[Work order]
Output, word for word, every line from the line with "turquoise cube: 3 -> 5" through the final line of the data below.

[Dataset section]
──────

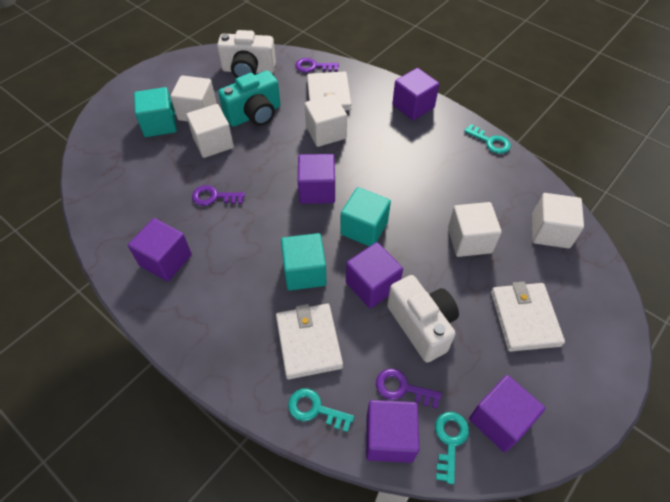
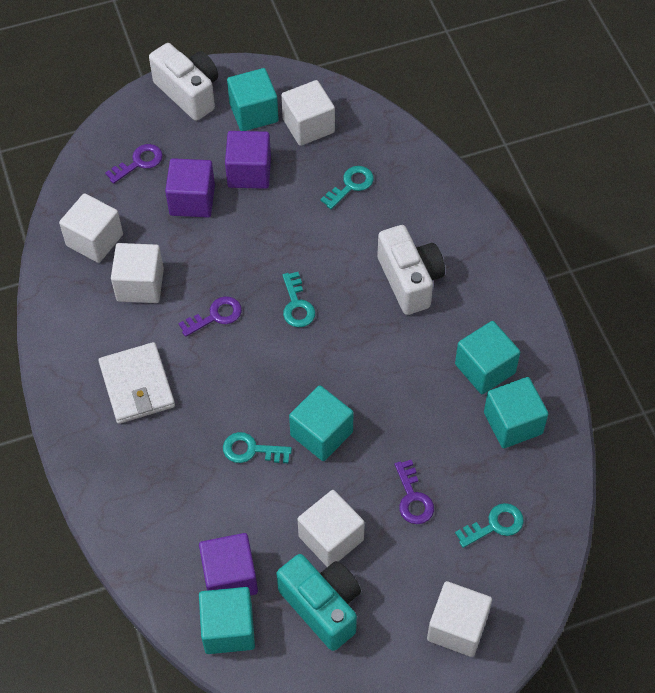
purple cube: 6 -> 3
turquoise cube: 3 -> 5
turquoise key: 3 -> 4
white wallet: 3 -> 1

──────

[Output of the exercise]
turquoise cube: 3 -> 5
turquoise key: 3 -> 4
white wallet: 3 -> 1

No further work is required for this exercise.